Reproduce the records below exactly; no pictures.

Data extract

● ● ● ●

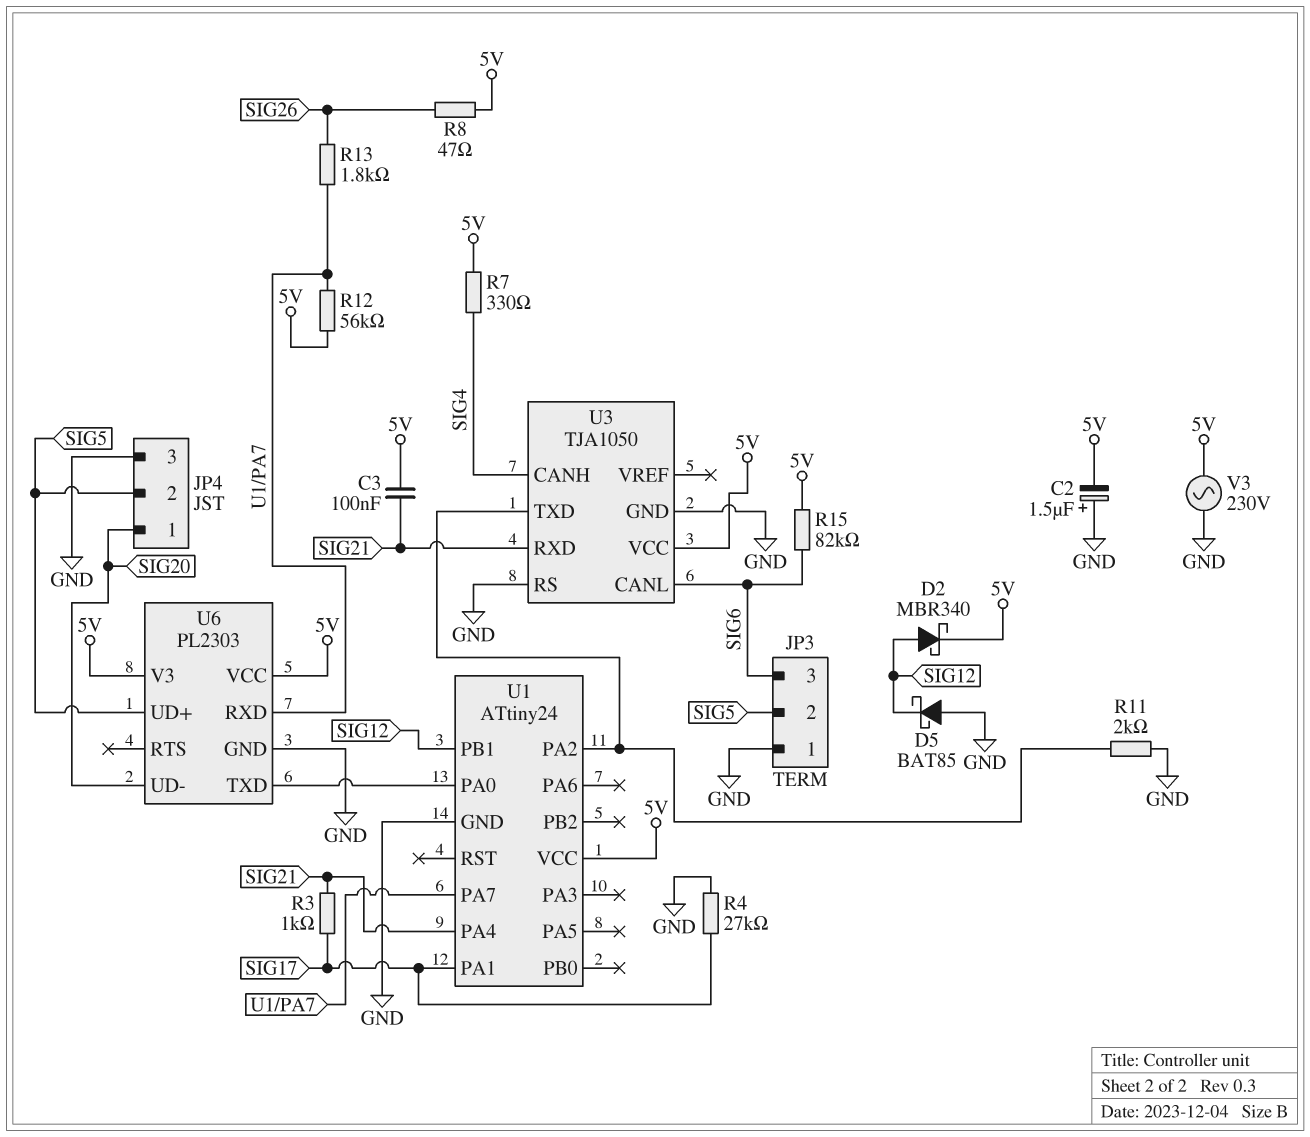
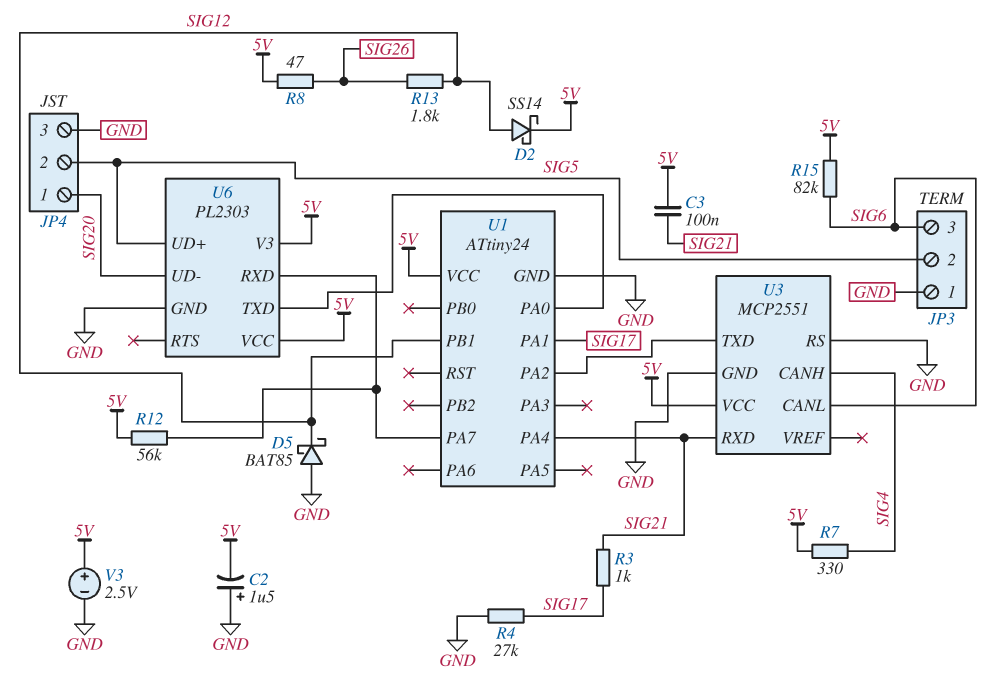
D2: schottky MBR340 (A SIG12, K 5V) -> schottky SS14 (A SIG12, K 5V)
R11: 2k (GND, U1/PA2) -> none
R13: 1.8k (SIG26, U1/PA7) -> 1.8k (SIG12, SIG26)
U3: TJA1050 -> MCP2551
V3: AC 230V (5V, GND) -> 2.5V (plus 5V, minus GND)

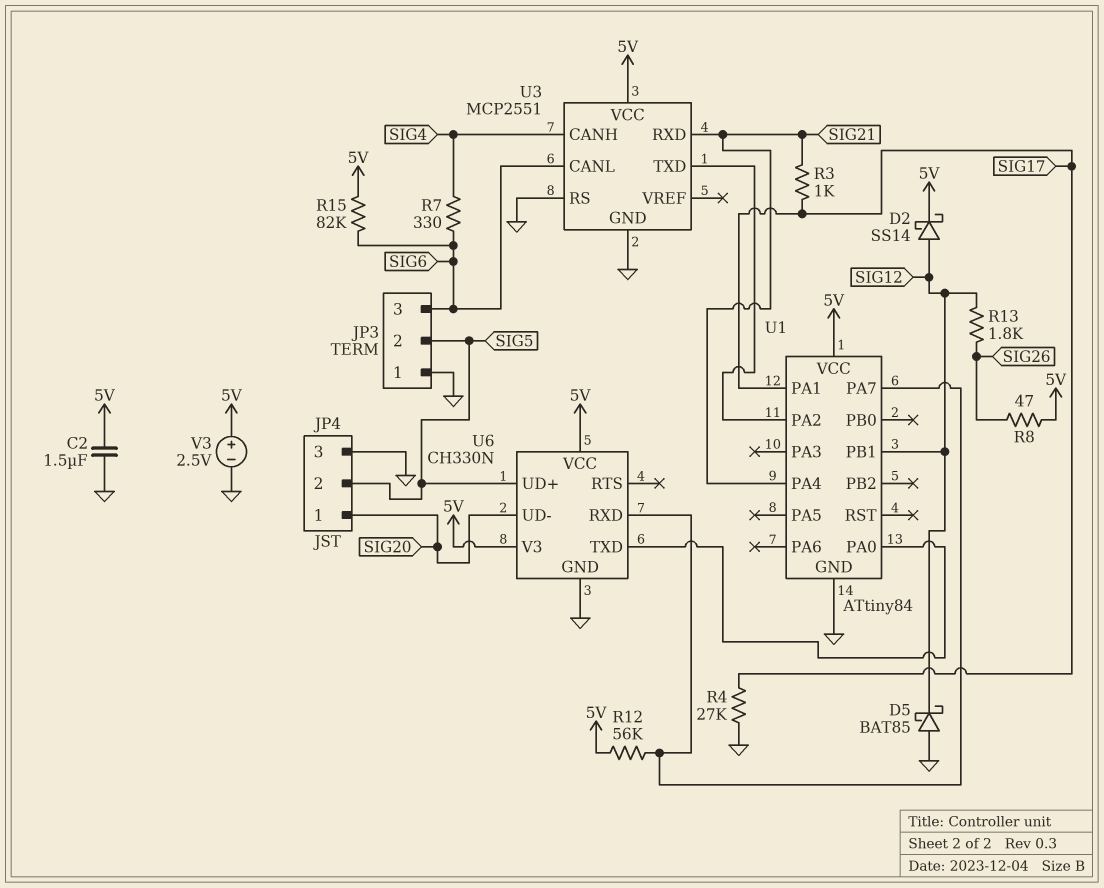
C2: 1.5uF (plus GND, minus 5V) -> 1.5uF (5V, GND)
C3: 100nF (5V, SIG21) -> none
R7: 330 (5V, SIG4) -> 330 (SIG4, SIG6)
U1: ATtiny24 -> ATtiny84
U6: PL2303 -> CH330N

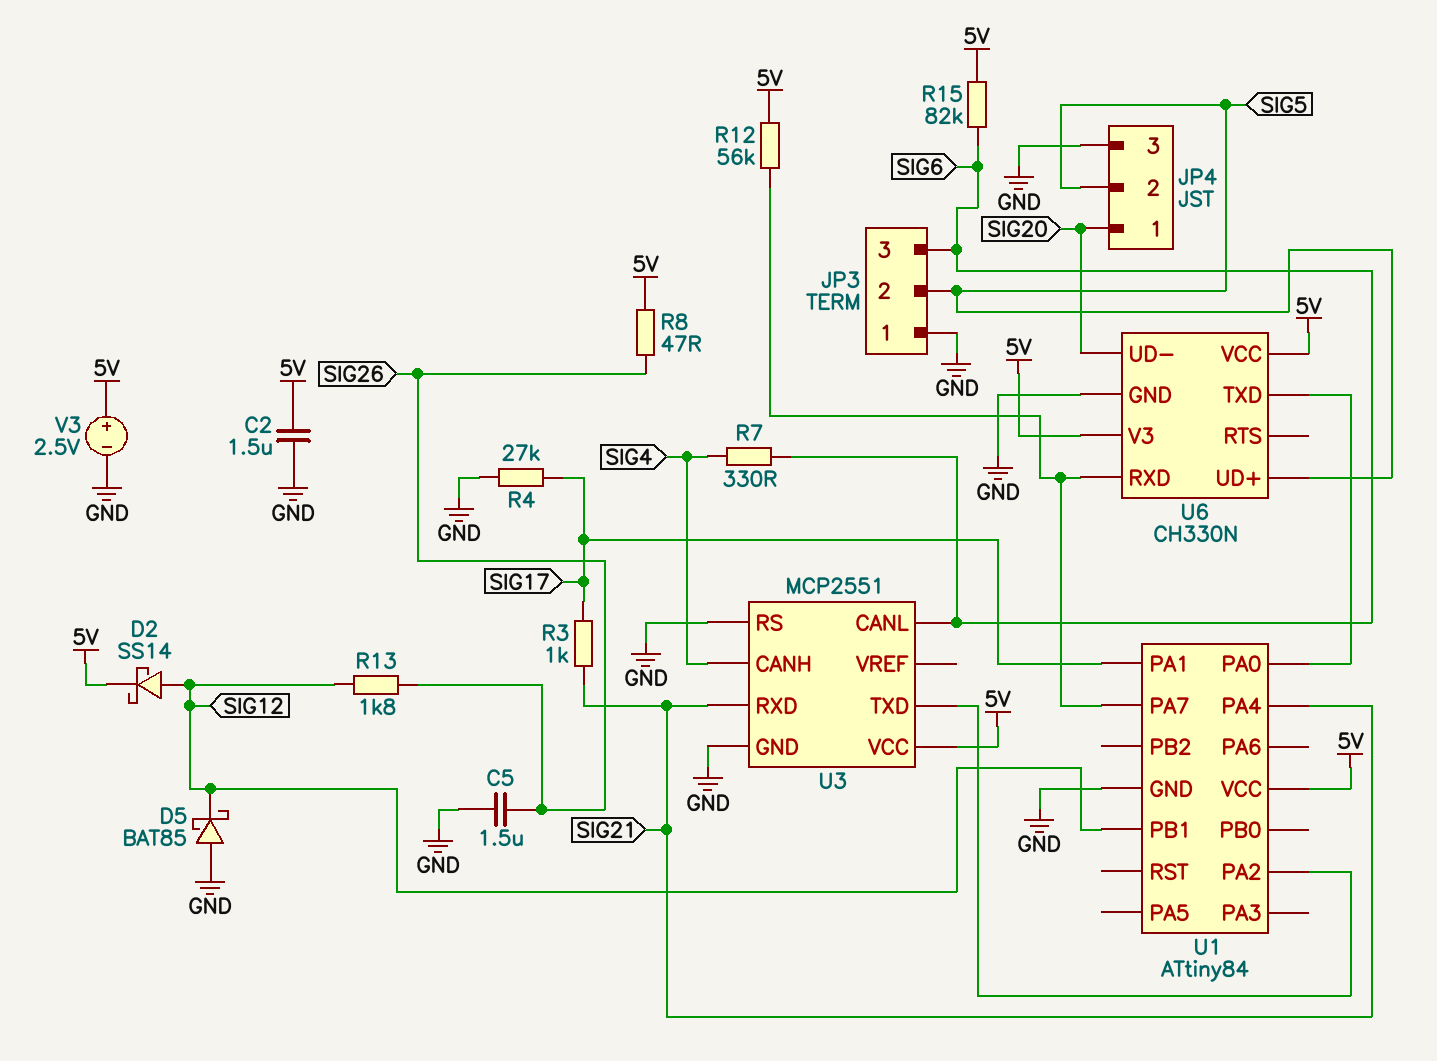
C5: none -> 1.5uF (GND, SIG26)

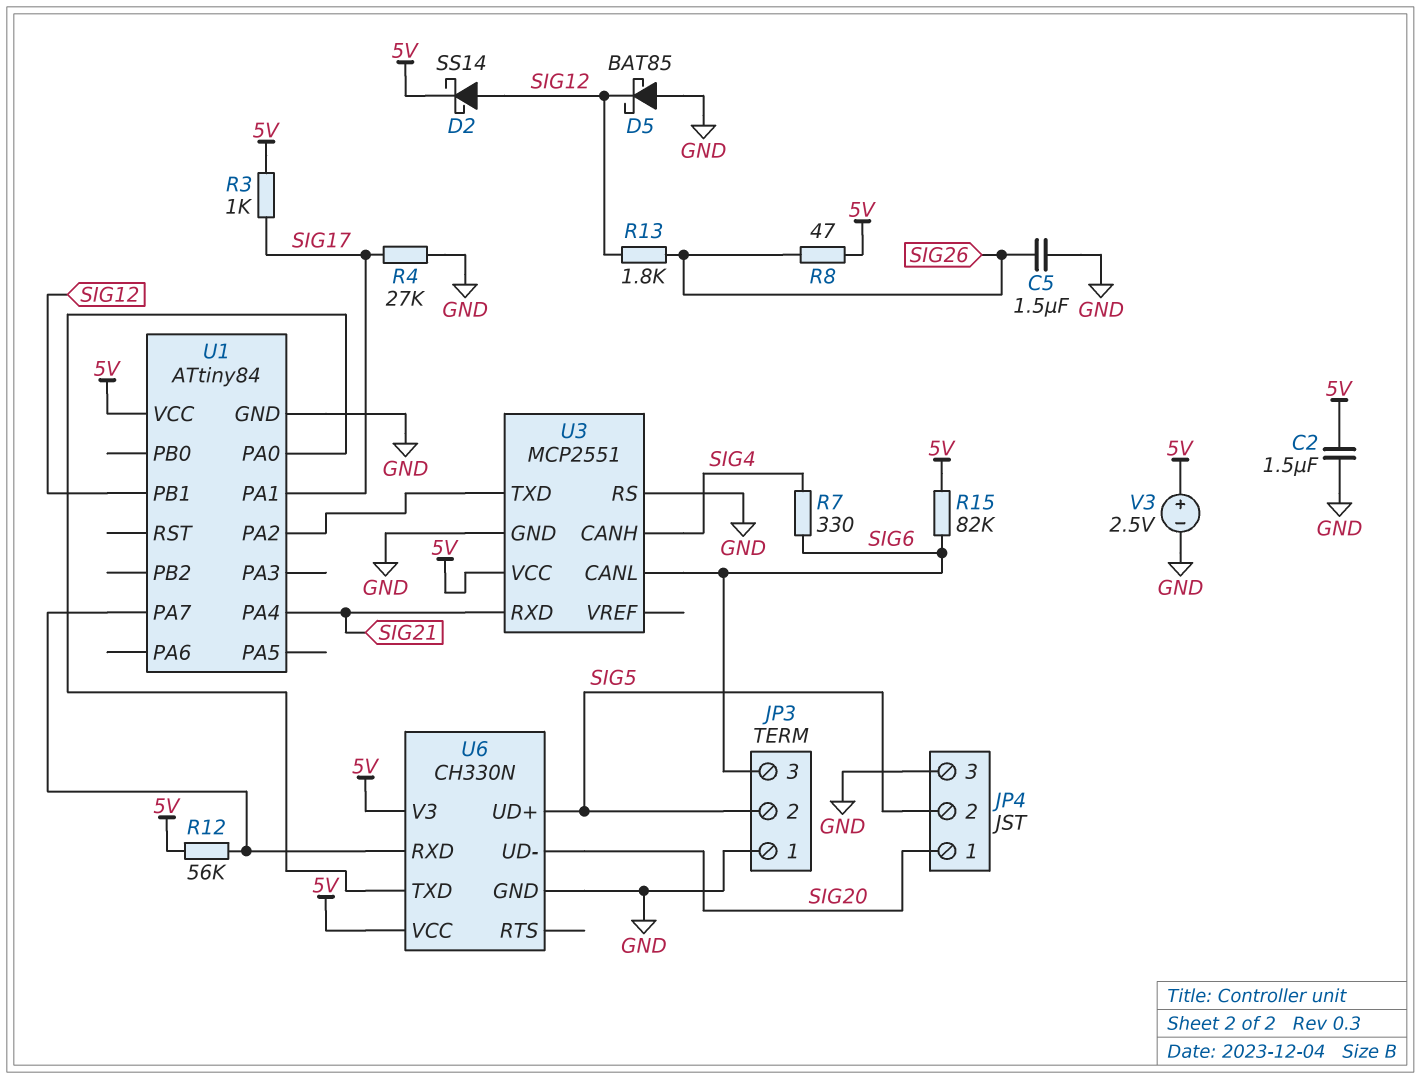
R3: 1k (SIG17, SIG21) -> 1k (5V, SIG17)

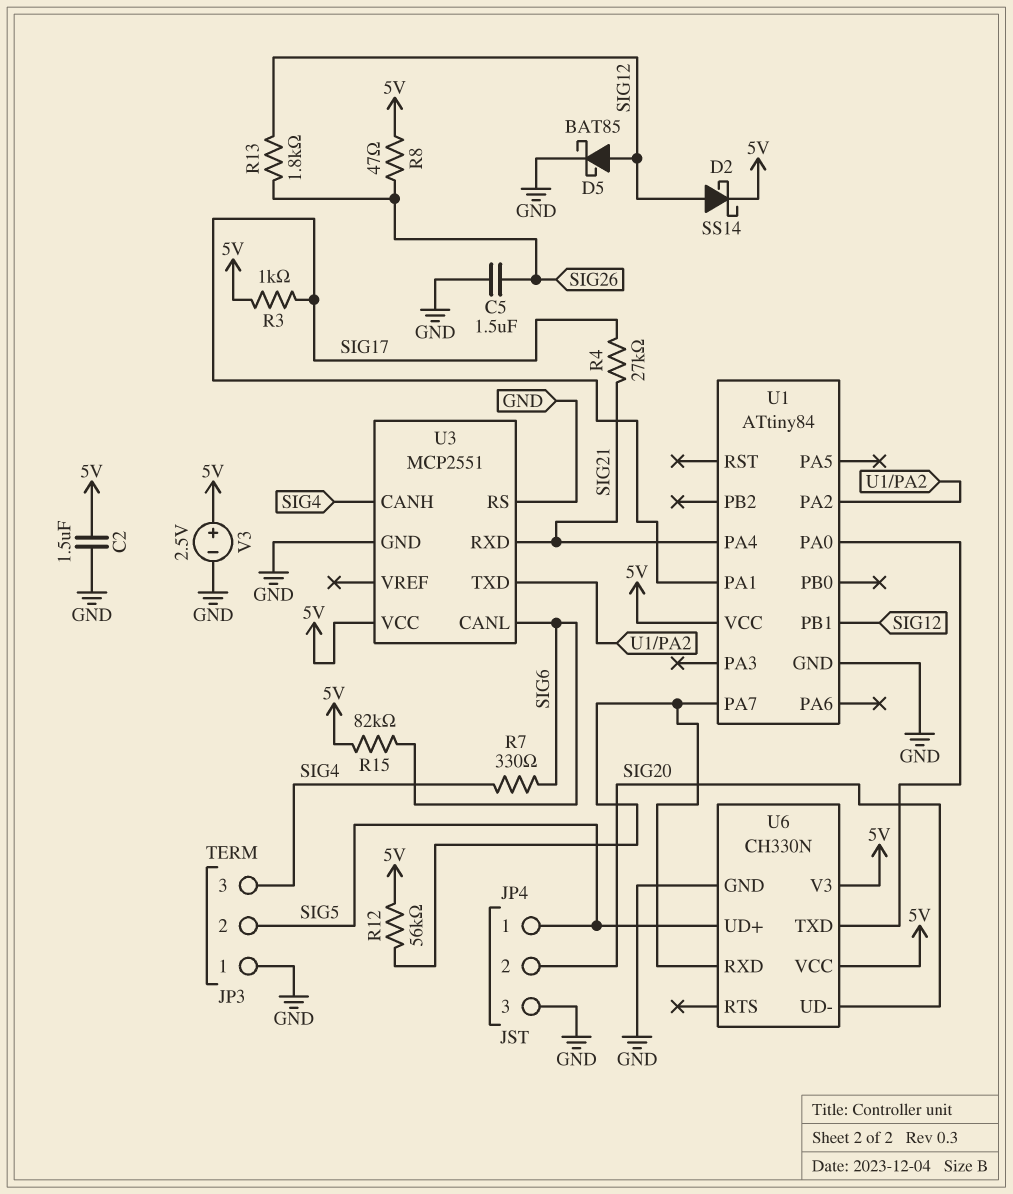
D5: schottky BAT85 (A GND, K SIG12) -> schottky BAT85 (A SIG12, K GND)
JP3 pin 3: SIG6 -> SIG4
JP4 pin 1: SIG20 -> SIG5
JP4 pin 2: SIG5 -> SIG20
R4: 27k (GND, SIG17) -> 27k (SIG17, SIG21)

● ● ● ●

Answer to the problem
D2: schottky MBR340 (A SIG12, K 5V) -> schottky SS14 (A SIG12, K 5V)
R11: 2k (GND, U1/PA2) -> none
R13: 1.8k (SIG26, U1/PA7) -> 1.8k (SIG12, SIG26)
U3: TJA1050 -> MCP2551
V3: AC 230V (5V, GND) -> 2.5V (plus 5V, minus GND)

C2: 1.5uF (plus GND, minus 5V) -> 1.5uF (5V, GND)
C3: 100nF (5V, SIG21) -> none
R7: 330 (5V, SIG4) -> 330 (SIG4, SIG6)
U1: ATtiny24 -> ATtiny84
U6: PL2303 -> CH330N

C5: none -> 1.5uF (GND, SIG26)

R3: 1k (SIG17, SIG21) -> 1k (5V, SIG17)

D5: schottky BAT85 (A GND, K SIG12) -> schottky BAT85 (A SIG12, K GND)
JP3 pin 3: SIG6 -> SIG4
JP4 pin 1: SIG20 -> SIG5
JP4 pin 2: SIG5 -> SIG20
R4: 27k (GND, SIG17) -> 27k (SIG17, SIG21)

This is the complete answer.